- TASK -
What lines of the material below include the string "CYLINDER"? Copy all of them.

- DATA IN THIS EXERCISE -
^^^^^^^^
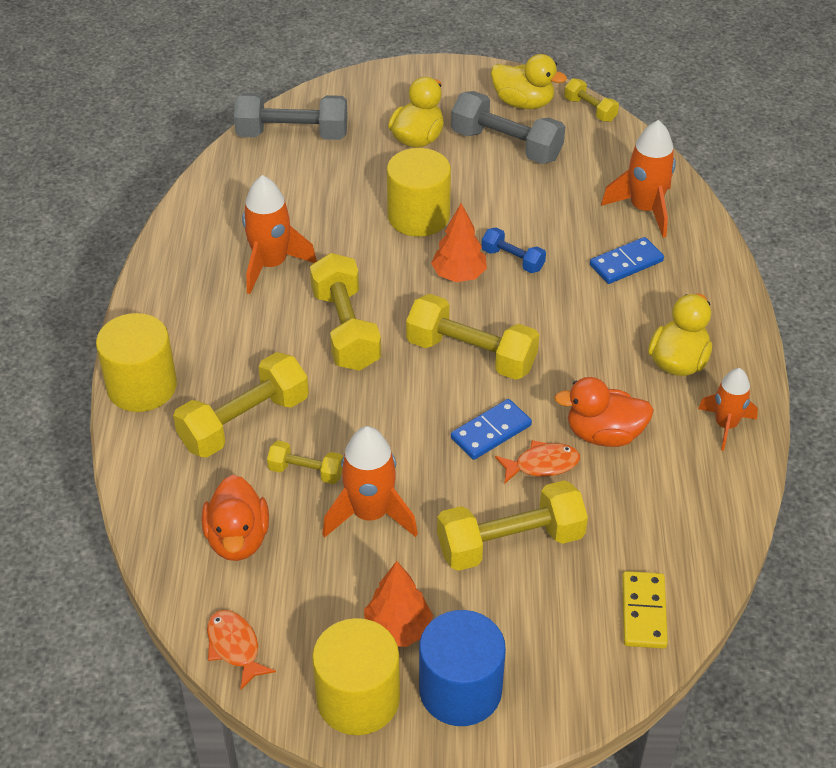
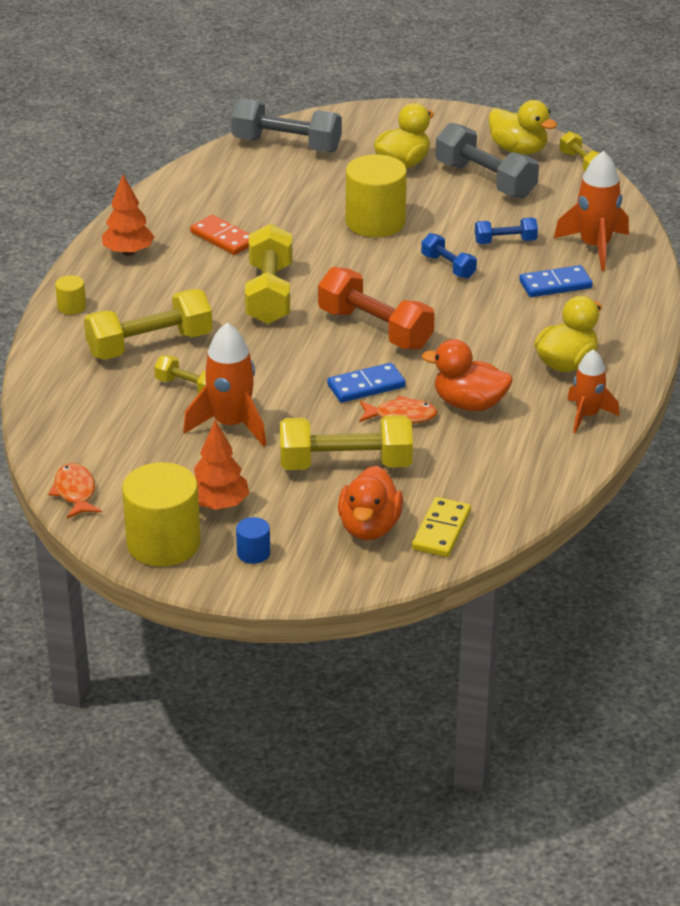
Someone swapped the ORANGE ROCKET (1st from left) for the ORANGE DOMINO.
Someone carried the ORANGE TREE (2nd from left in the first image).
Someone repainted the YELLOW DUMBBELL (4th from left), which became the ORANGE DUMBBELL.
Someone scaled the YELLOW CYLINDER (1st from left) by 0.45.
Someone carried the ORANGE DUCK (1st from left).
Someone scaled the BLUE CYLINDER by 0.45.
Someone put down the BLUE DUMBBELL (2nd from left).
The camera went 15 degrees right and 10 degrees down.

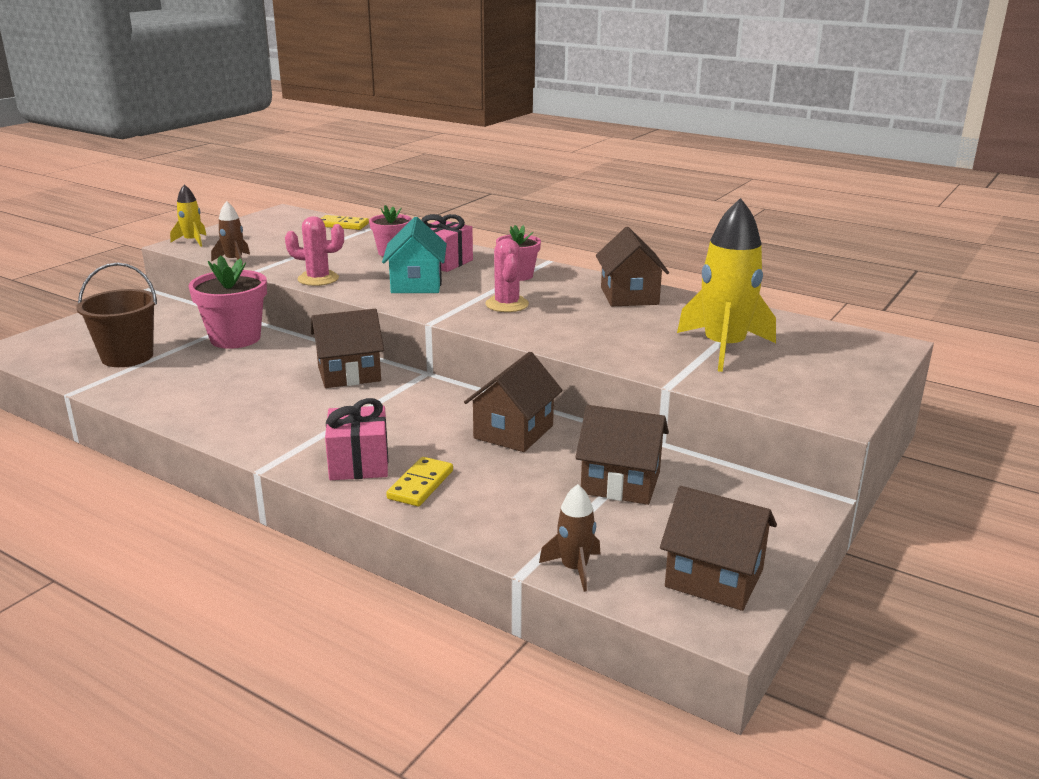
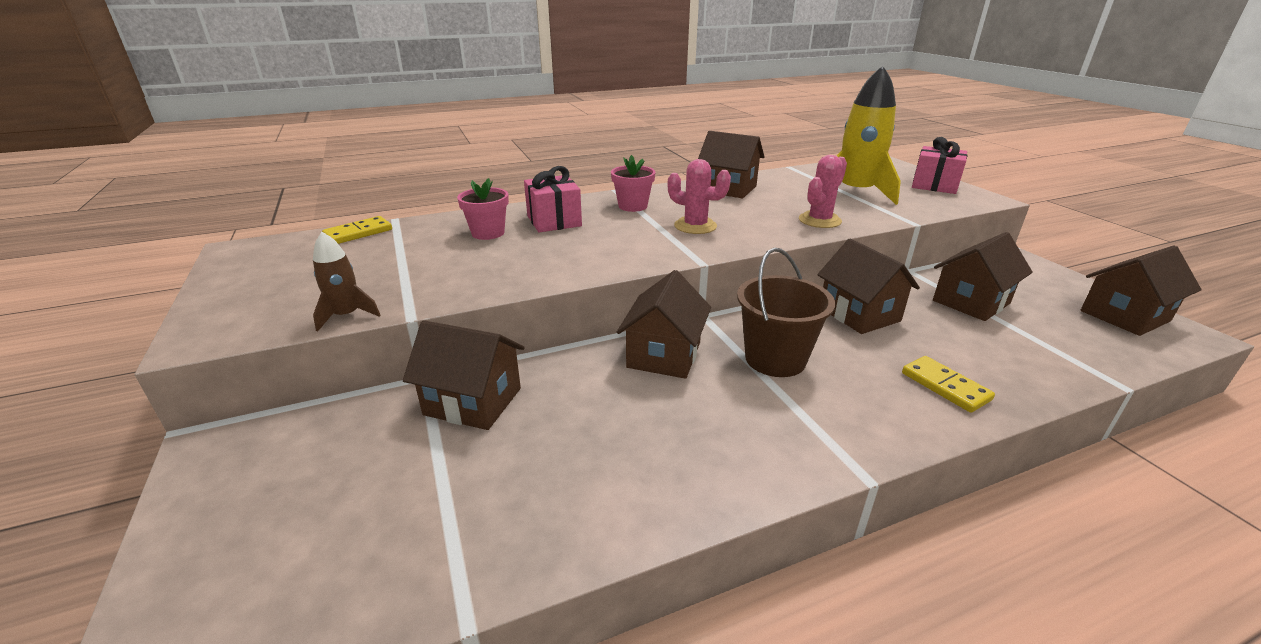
Someone took away the YELLOW ROCKET (1st from left).
Someone carried the PINK CACTUS (1st from left in the first image).
Someone took away the TURQUOISE HOUSE.
Someone swapped the PINK FLOWER POT (1st from left) for the BROWN HOUSE (1st from left).
Someone carried the BROWN BUCKET.
Someone carried the PINK GIFT (1st from left in the first image).
Someone took away the BROWN ROCKET (2nd from left).
The camera went 55 degrees left and 5 degrees up.

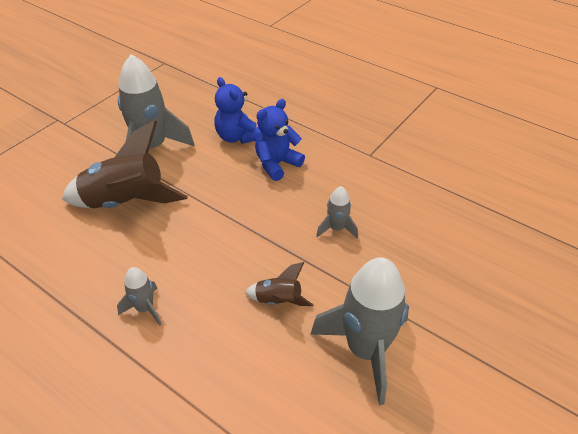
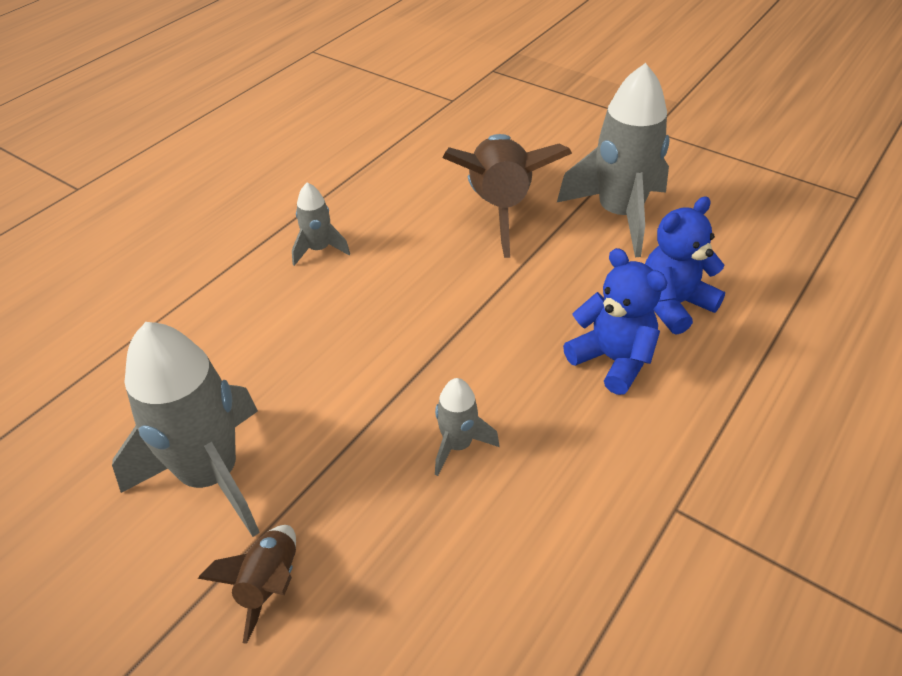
Someone carried the BROWN ROCKET (2nd from left in the first image).
The camera went 90 degrees right and 0 degrees up.

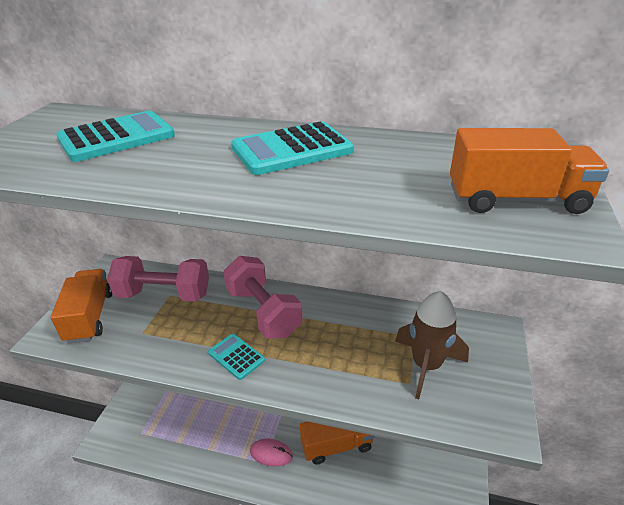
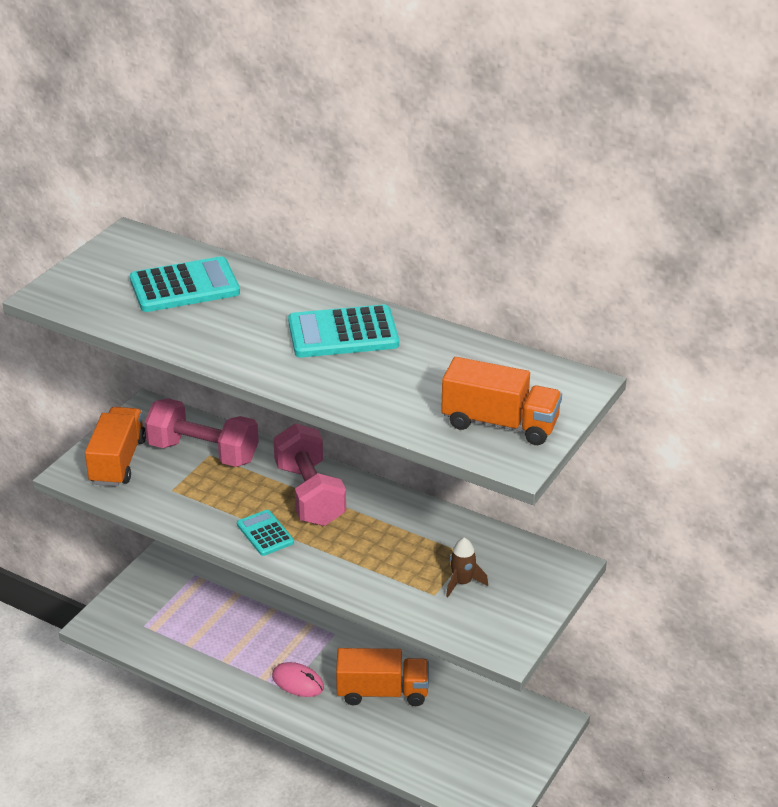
Someone scaled the BROWN ROCKET by 0.55.
The camera went 15 degrees right and 0 degrees up.

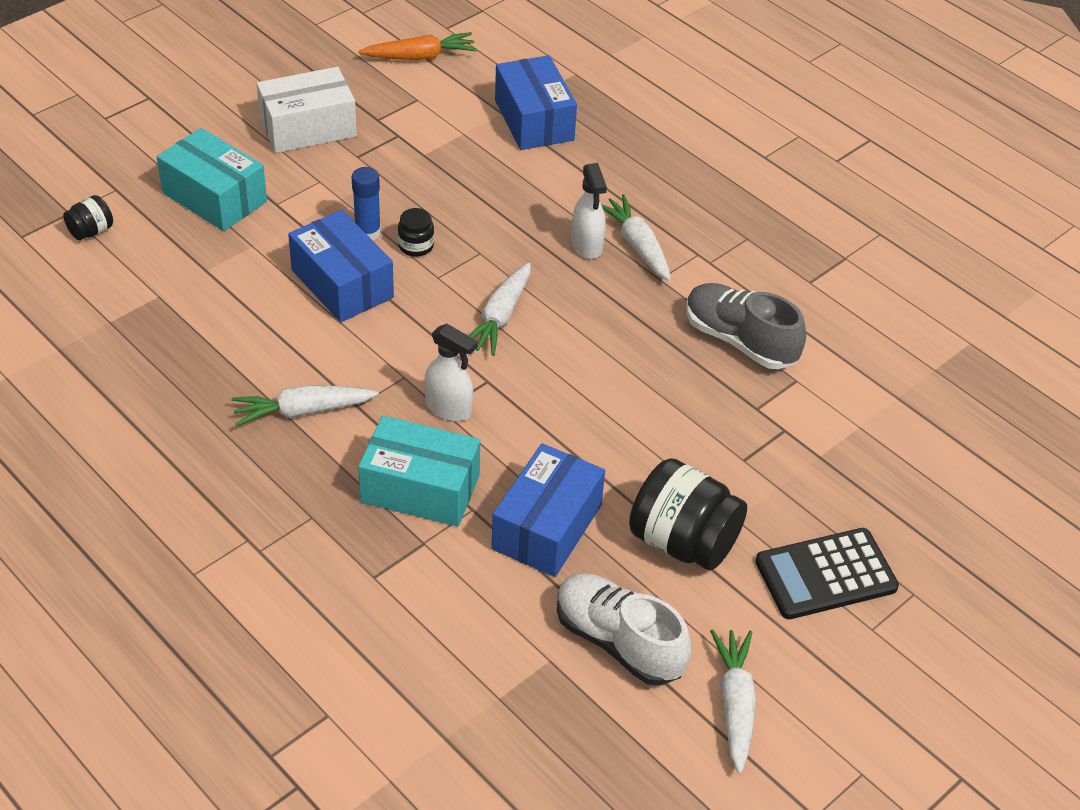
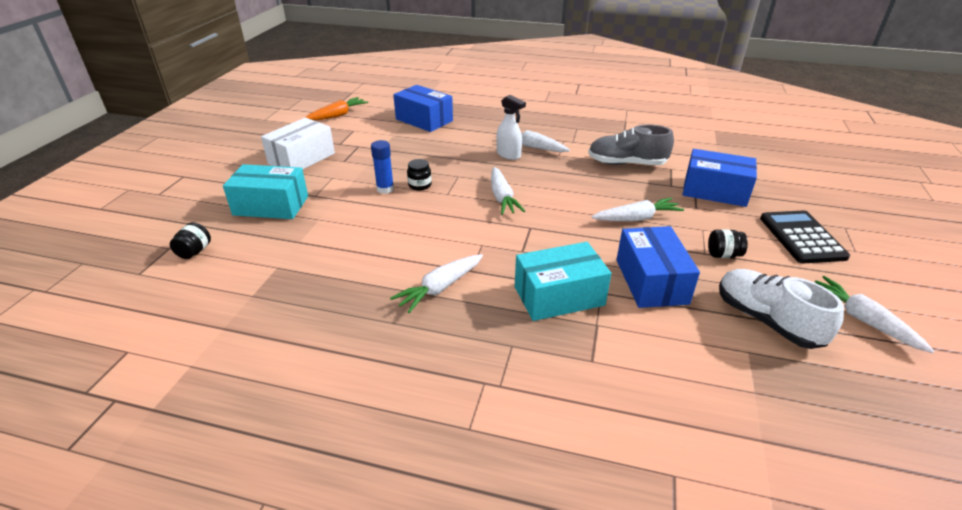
Someone carried the BLUE BOX (1st from left in the first image).
Someone took away the WHITE SPRAY BOTTLE (1st from left).
Someone scaled the BLACK JAR (3rd from left) by 0.48.
Someone rotated the BLACK CALCULATOR by 135 degrees clockwise.
Someone rotated the WHITE SHOE by 45 degrees clockwise.
Someone put down the WHITE CARROT (4th from left).
The camera went 30 degrees left and 10 degrees down.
^^^^^^^^
- WRITTEN REPLY -
Someone scaled the YELLOW CYLINDER (1st from left) by 0.45.
Someone scaled the BLUE CYLINDER by 0.45.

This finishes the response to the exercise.